#### Exercise aim
Nothing but the records, repeated exactly, should form the response.

......

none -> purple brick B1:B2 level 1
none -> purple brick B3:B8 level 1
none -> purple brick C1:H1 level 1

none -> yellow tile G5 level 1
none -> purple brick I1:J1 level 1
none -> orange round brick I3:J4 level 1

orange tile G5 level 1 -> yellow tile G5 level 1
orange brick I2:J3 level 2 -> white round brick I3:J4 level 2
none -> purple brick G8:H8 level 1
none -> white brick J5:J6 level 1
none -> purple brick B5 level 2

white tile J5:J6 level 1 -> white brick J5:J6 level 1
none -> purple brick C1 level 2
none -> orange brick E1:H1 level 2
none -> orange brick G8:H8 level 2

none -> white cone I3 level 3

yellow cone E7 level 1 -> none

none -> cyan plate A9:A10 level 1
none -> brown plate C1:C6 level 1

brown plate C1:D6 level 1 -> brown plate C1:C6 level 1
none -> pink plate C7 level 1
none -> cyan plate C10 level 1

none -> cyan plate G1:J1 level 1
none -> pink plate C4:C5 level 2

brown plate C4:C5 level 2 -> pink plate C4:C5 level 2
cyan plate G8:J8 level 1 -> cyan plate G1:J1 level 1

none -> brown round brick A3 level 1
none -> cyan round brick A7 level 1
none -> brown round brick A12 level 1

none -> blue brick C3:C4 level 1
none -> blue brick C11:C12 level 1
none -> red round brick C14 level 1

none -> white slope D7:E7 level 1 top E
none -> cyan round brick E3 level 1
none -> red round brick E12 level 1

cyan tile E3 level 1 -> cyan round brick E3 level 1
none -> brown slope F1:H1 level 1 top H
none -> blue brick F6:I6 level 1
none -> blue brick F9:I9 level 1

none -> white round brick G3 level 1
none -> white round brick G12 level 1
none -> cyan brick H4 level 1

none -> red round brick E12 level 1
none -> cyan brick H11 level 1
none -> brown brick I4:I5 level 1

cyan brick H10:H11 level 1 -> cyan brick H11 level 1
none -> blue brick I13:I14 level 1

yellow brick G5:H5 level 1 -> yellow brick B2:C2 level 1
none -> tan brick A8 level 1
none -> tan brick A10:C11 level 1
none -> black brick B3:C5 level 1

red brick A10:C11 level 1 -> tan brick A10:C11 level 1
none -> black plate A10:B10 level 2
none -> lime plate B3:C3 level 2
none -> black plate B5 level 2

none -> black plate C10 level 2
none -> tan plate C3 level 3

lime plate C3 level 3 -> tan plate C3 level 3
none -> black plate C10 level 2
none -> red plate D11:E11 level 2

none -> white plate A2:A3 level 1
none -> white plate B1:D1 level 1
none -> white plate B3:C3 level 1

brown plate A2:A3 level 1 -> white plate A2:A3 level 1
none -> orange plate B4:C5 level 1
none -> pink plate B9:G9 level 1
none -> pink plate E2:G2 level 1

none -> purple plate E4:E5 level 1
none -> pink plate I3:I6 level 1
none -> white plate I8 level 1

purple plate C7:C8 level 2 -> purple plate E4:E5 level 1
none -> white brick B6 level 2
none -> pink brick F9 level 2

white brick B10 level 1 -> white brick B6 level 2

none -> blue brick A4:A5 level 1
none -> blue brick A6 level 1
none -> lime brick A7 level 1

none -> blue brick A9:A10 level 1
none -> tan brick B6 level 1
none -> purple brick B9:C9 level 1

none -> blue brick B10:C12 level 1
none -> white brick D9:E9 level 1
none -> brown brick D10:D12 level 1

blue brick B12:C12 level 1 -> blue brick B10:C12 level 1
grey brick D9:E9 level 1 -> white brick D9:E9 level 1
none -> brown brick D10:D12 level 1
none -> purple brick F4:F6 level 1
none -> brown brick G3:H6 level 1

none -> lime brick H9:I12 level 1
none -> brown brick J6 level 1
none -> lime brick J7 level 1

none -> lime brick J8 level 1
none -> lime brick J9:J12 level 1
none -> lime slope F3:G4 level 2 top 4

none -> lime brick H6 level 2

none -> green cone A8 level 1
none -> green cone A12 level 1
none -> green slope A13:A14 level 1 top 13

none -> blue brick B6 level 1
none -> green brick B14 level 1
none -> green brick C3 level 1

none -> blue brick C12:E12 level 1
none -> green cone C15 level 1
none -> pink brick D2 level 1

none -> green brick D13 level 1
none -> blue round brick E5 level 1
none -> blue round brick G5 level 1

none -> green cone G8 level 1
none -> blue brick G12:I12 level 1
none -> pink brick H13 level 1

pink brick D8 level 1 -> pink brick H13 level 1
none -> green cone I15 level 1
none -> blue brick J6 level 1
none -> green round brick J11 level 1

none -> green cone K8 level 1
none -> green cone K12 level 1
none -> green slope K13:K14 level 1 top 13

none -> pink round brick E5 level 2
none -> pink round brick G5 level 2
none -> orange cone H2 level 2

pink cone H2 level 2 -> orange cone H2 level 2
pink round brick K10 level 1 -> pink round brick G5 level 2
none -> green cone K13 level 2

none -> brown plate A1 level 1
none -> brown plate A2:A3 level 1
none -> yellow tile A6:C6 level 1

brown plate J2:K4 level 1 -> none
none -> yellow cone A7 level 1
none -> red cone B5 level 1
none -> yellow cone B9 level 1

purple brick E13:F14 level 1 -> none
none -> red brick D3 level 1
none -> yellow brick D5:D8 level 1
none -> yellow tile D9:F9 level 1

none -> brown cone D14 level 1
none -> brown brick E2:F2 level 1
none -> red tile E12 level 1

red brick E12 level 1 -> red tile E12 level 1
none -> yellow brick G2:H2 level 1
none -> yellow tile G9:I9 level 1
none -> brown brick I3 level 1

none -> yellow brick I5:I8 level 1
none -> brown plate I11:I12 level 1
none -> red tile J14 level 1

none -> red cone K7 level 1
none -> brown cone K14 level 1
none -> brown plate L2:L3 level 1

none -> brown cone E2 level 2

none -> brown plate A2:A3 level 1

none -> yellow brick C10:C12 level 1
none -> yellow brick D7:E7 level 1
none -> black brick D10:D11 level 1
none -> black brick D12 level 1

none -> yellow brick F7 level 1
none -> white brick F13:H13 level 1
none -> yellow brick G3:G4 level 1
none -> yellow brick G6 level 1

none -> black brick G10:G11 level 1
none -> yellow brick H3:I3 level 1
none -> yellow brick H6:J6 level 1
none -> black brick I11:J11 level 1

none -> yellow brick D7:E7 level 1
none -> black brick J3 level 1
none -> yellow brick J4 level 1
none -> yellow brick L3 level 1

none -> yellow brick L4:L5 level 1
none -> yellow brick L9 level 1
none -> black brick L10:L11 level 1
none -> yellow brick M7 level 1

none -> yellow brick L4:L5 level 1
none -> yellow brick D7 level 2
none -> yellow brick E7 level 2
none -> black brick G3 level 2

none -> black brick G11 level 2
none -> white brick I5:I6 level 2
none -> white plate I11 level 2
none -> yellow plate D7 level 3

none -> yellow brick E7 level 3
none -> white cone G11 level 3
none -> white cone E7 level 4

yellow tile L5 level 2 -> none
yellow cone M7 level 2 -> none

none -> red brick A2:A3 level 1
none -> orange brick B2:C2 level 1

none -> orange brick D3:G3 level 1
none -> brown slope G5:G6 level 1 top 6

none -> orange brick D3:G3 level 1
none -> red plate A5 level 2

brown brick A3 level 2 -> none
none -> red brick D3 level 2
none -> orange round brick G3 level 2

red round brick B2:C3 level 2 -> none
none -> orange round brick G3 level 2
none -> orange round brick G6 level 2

......

#### Exercise result
none -> purple brick B1:B2 level 1
none -> purple brick B3:B8 level 1
none -> purple brick C1:H1 level 1

none -> yellow tile G5 level 1
none -> purple brick I1:J1 level 1
none -> orange round brick I3:J4 level 1

orange tile G5 level 1 -> yellow tile G5 level 1
orange brick I2:J3 level 2 -> white round brick I3:J4 level 2
none -> purple brick G8:H8 level 1
none -> white brick J5:J6 level 1
none -> purple brick B5 level 2

white tile J5:J6 level 1 -> white brick J5:J6 level 1
none -> purple brick C1 level 2
none -> orange brick E1:H1 level 2
none -> orange brick G8:H8 level 2

none -> white cone I3 level 3

yellow cone E7 level 1 -> none

none -> cyan plate A9:A10 level 1
none -> brown plate C1:C6 level 1

brown plate C1:D6 level 1 -> brown plate C1:C6 level 1
none -> pink plate C7 level 1
none -> cyan plate C10 level 1

none -> cyan plate G1:J1 level 1
none -> pink plate C4:C5 level 2

brown plate C4:C5 level 2 -> pink plate C4:C5 level 2
cyan plate G8:J8 level 1 -> cyan plate G1:J1 level 1

none -> brown round brick A3 level 1
none -> cyan round brick A7 level 1
none -> brown round brick A12 level 1

none -> blue brick C3:C4 level 1
none -> blue brick C11:C12 level 1
none -> red round brick C14 level 1

none -> white slope D7:E7 level 1 top E
none -> cyan round brick E3 level 1
none -> red round brick E12 level 1

cyan tile E3 level 1 -> cyan round brick E3 level 1
none -> brown slope F1:H1 level 1 top H
none -> blue brick F6:I6 level 1
none -> blue brick F9:I9 level 1

none -> white round brick G3 level 1
none -> white round brick G12 level 1
none -> cyan brick H4 level 1

none -> red round brick E12 level 1
none -> cyan brick H11 level 1
none -> brown brick I4:I5 level 1

cyan brick H10:H11 level 1 -> cyan brick H11 level 1
none -> blue brick I13:I14 level 1

yellow brick G5:H5 level 1 -> yellow brick B2:C2 level 1
none -> tan brick A8 level 1
none -> tan brick A10:C11 level 1
none -> black brick B3:C5 level 1

red brick A10:C11 level 1 -> tan brick A10:C11 level 1
none -> black plate A10:B10 level 2
none -> lime plate B3:C3 level 2
none -> black plate B5 level 2

none -> black plate C10 level 2
none -> tan plate C3 level 3

lime plate C3 level 3 -> tan plate C3 level 3
none -> black plate C10 level 2
none -> red plate D11:E11 level 2

none -> white plate A2:A3 level 1
none -> white plate B1:D1 level 1
none -> white plate B3:C3 level 1

brown plate A2:A3 level 1 -> white plate A2:A3 level 1
none -> orange plate B4:C5 level 1
none -> pink plate B9:G9 level 1
none -> pink plate E2:G2 level 1

none -> purple plate E4:E5 level 1
none -> pink plate I3:I6 level 1
none -> white plate I8 level 1

purple plate C7:C8 level 2 -> purple plate E4:E5 level 1
none -> white brick B6 level 2
none -> pink brick F9 level 2

white brick B10 level 1 -> white brick B6 level 2

none -> blue brick A4:A5 level 1
none -> blue brick A6 level 1
none -> lime brick A7 level 1

none -> blue brick A9:A10 level 1
none -> tan brick B6 level 1
none -> purple brick B9:C9 level 1

none -> blue brick B10:C12 level 1
none -> white brick D9:E9 level 1
none -> brown brick D10:D12 level 1

blue brick B12:C12 level 1 -> blue brick B10:C12 level 1
grey brick D9:E9 level 1 -> white brick D9:E9 level 1
none -> brown brick D10:D12 level 1
none -> purple brick F4:F6 level 1
none -> brown brick G3:H6 level 1

none -> lime brick H9:I12 level 1
none -> brown brick J6 level 1
none -> lime brick J7 level 1

none -> lime brick J8 level 1
none -> lime brick J9:J12 level 1
none -> lime slope F3:G4 level 2 top 4

none -> lime brick H6 level 2

none -> green cone A8 level 1
none -> green cone A12 level 1
none -> green slope A13:A14 level 1 top 13

none -> blue brick B6 level 1
none -> green brick B14 level 1
none -> green brick C3 level 1

none -> blue brick C12:E12 level 1
none -> green cone C15 level 1
none -> pink brick D2 level 1

none -> green brick D13 level 1
none -> blue round brick E5 level 1
none -> blue round brick G5 level 1

none -> green cone G8 level 1
none -> blue brick G12:I12 level 1
none -> pink brick H13 level 1

pink brick D8 level 1 -> pink brick H13 level 1
none -> green cone I15 level 1
none -> blue brick J6 level 1
none -> green round brick J11 level 1

none -> green cone K8 level 1
none -> green cone K12 level 1
none -> green slope K13:K14 level 1 top 13

none -> pink round brick E5 level 2
none -> pink round brick G5 level 2
none -> orange cone H2 level 2

pink cone H2 level 2 -> orange cone H2 level 2
pink round brick K10 level 1 -> pink round brick G5 level 2
none -> green cone K13 level 2

none -> brown plate A1 level 1
none -> brown plate A2:A3 level 1
none -> yellow tile A6:C6 level 1

brown plate J2:K4 level 1 -> none
none -> yellow cone A7 level 1
none -> red cone B5 level 1
none -> yellow cone B9 level 1

purple brick E13:F14 level 1 -> none
none -> red brick D3 level 1
none -> yellow brick D5:D8 level 1
none -> yellow tile D9:F9 level 1

none -> brown cone D14 level 1
none -> brown brick E2:F2 level 1
none -> red tile E12 level 1

red brick E12 level 1 -> red tile E12 level 1
none -> yellow brick G2:H2 level 1
none -> yellow tile G9:I9 level 1
none -> brown brick I3 level 1

none -> yellow brick I5:I8 level 1
none -> brown plate I11:I12 level 1
none -> red tile J14 level 1

none -> red cone K7 level 1
none -> brown cone K14 level 1
none -> brown plate L2:L3 level 1

none -> brown cone E2 level 2

none -> brown plate A2:A3 level 1

none -> yellow brick C10:C12 level 1
none -> yellow brick D7:E7 level 1
none -> black brick D10:D11 level 1
none -> black brick D12 level 1

none -> yellow brick F7 level 1
none -> white brick F13:H13 level 1
none -> yellow brick G3:G4 level 1
none -> yellow brick G6 level 1

none -> black brick G10:G11 level 1
none -> yellow brick H3:I3 level 1
none -> yellow brick H6:J6 level 1
none -> black brick I11:J11 level 1

none -> yellow brick D7:E7 level 1
none -> black brick J3 level 1
none -> yellow brick J4 level 1
none -> yellow brick L3 level 1

none -> yellow brick L4:L5 level 1
none -> yellow brick L9 level 1
none -> black brick L10:L11 level 1
none -> yellow brick M7 level 1

none -> yellow brick L4:L5 level 1
none -> yellow brick D7 level 2
none -> yellow brick E7 level 2
none -> black brick G3 level 2

none -> black brick G11 level 2
none -> white brick I5:I6 level 2
none -> white plate I11 level 2
none -> yellow plate D7 level 3

none -> yellow brick E7 level 3
none -> white cone G11 level 3
none -> white cone E7 level 4

yellow tile L5 level 2 -> none
yellow cone M7 level 2 -> none

none -> red brick A2:A3 level 1
none -> orange brick B2:C2 level 1

none -> orange brick D3:G3 level 1
none -> brown slope G5:G6 level 1 top 6

none -> orange brick D3:G3 level 1
none -> red plate A5 level 2

brown brick A3 level 2 -> none
none -> red brick D3 level 2
none -> orange round brick G3 level 2

red round brick B2:C3 level 2 -> none
none -> orange round brick G3 level 2
none -> orange round brick G6 level 2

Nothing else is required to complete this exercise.